Image comparison data
· · · · ·

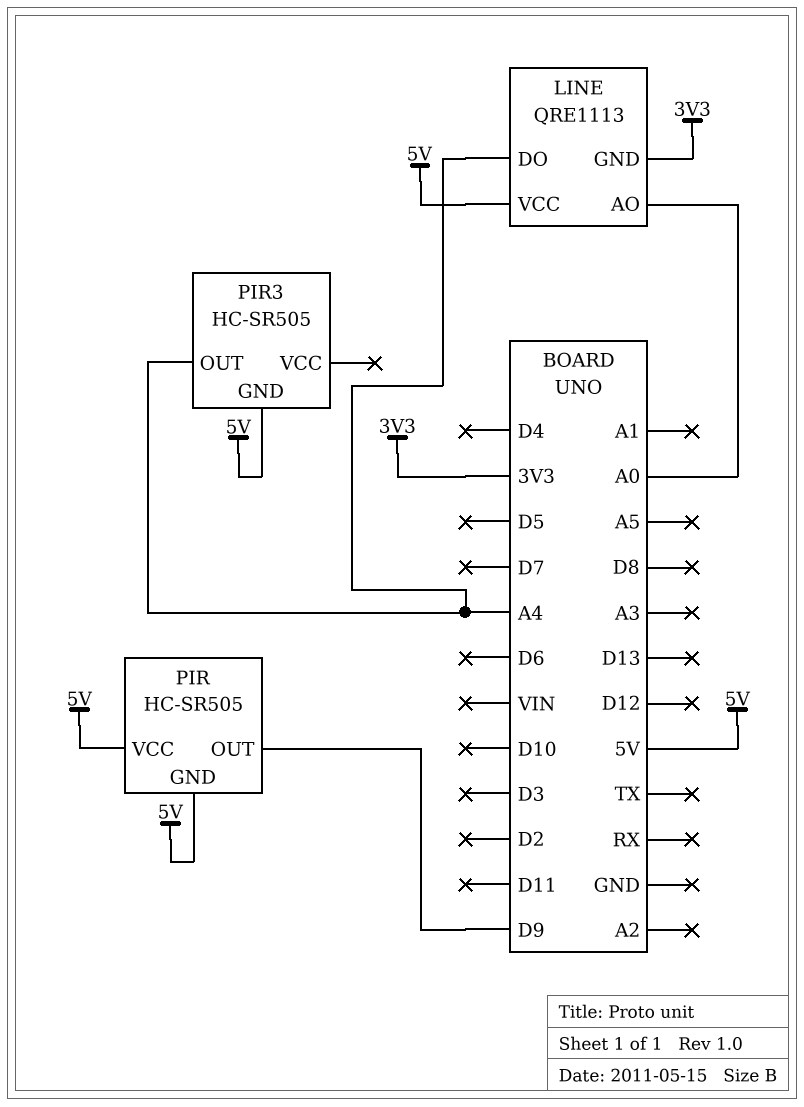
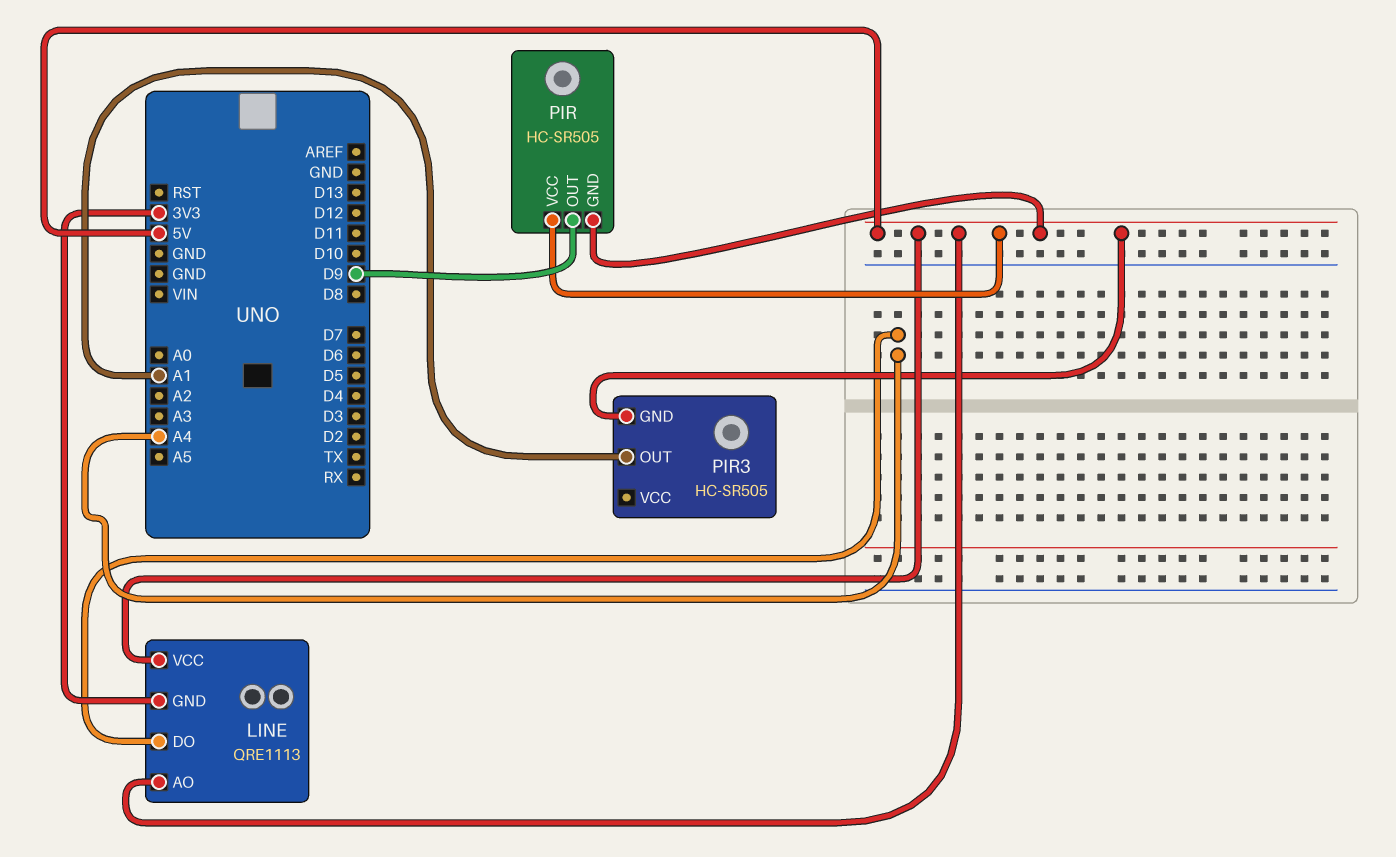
LINE pin AO: A0 -> 5V
PIR3 pin OUT: A4 -> A1

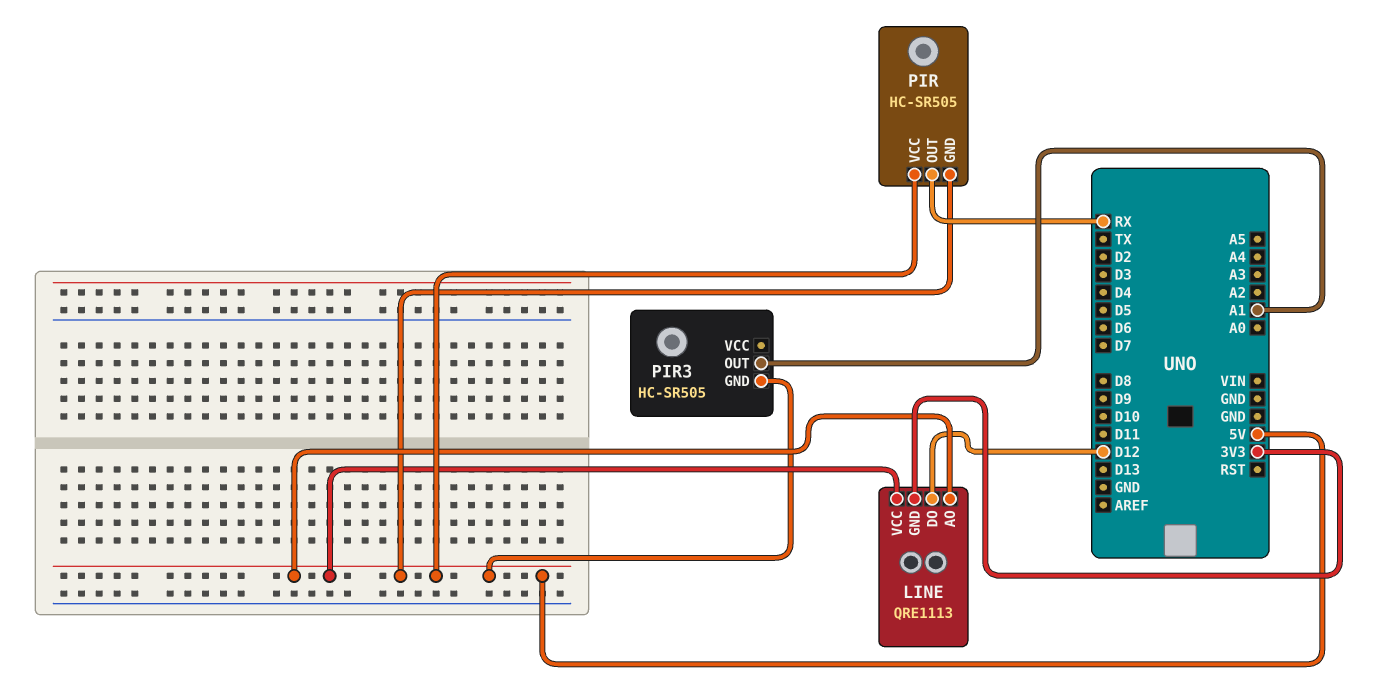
LINE pin DO: A4 -> D12
PIR pin OUT: D9 -> RX

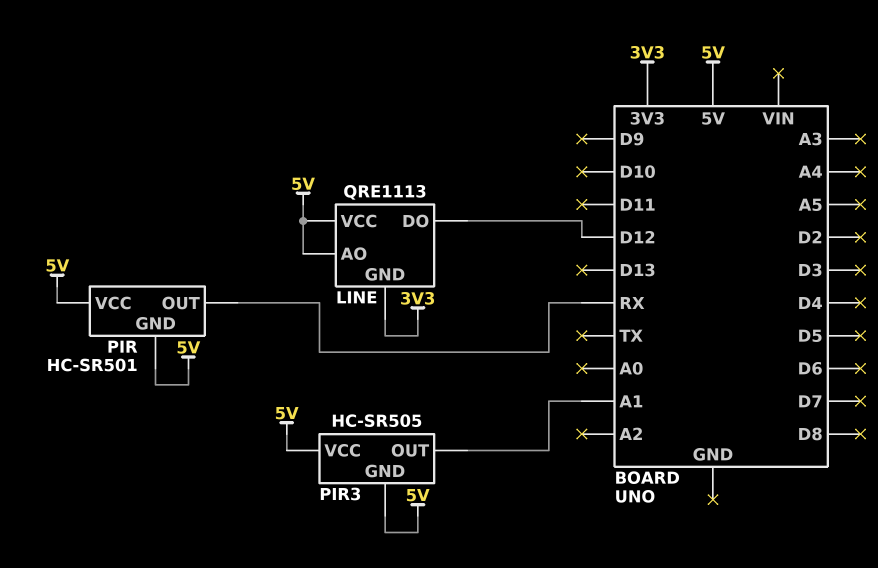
PIR: HC-SR505 -> HC-SR501
PIR3 pin VCC: none -> 5V

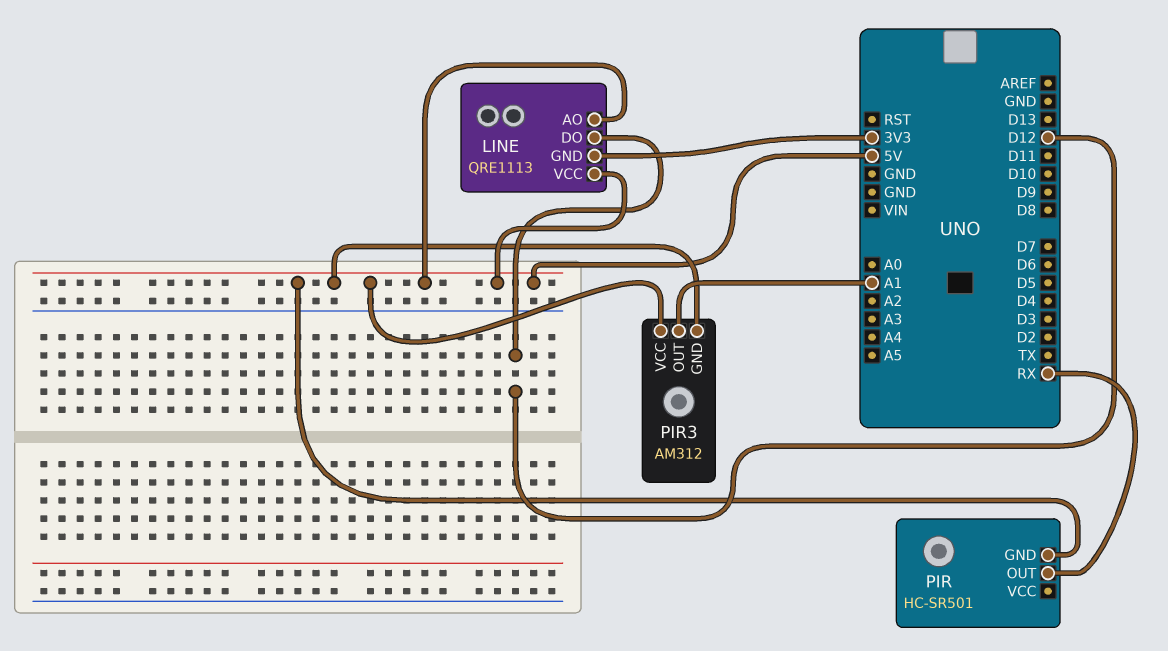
PIR pin VCC: 5V -> none
PIR3: HC-SR505 -> AM312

· · · · ·

WORK REQUEST: Set down the records exactly, without the pictures.

WRITTEN ANSWER:
LINE pin AO: A0 -> 5V
PIR3 pin OUT: A4 -> A1

LINE pin DO: A4 -> D12
PIR pin OUT: D9 -> RX

PIR: HC-SR505 -> HC-SR501
PIR3 pin VCC: none -> 5V

PIR pin VCC: 5V -> none
PIR3: HC-SR505 -> AM312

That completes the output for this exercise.